--- Data supplied Enclosed Below ---

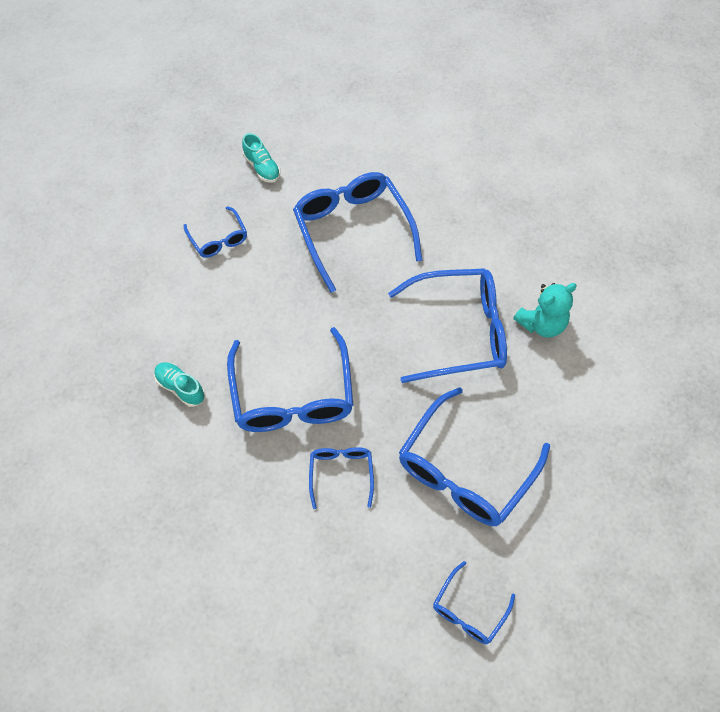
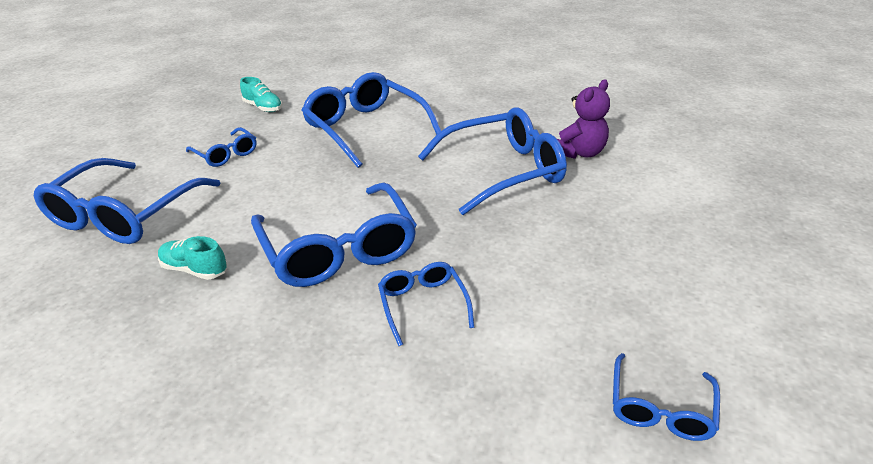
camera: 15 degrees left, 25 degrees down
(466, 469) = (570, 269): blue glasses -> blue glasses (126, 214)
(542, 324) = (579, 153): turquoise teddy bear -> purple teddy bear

--- End of Enclosed Data supplied ---
--- Data supplied Enclosed Below ---

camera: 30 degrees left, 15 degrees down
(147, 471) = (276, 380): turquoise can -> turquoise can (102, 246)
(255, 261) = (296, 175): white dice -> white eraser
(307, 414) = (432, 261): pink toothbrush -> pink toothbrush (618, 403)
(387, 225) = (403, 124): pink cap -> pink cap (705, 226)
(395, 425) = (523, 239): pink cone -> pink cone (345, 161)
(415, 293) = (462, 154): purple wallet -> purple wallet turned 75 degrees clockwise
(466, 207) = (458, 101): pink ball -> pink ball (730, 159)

--- End of Enclosed Data supplied ---

Action item » Only one part of the material above is to be transcribed, namely the lines starting with the line that has "(255, 261) = (296, 175): white" and going on through the line that has "(466, 207) = (458, 101): pink", exactly as they stand.

Solution to this task »
(255, 261) = (296, 175): white dice -> white eraser
(307, 414) = (432, 261): pink toothbrush -> pink toothbrush (618, 403)
(387, 225) = (403, 124): pink cap -> pink cap (705, 226)
(395, 425) = (523, 239): pink cone -> pink cone (345, 161)
(415, 293) = (462, 154): purple wallet -> purple wallet turned 75 degrees clockwise
(466, 207) = (458, 101): pink ball -> pink ball (730, 159)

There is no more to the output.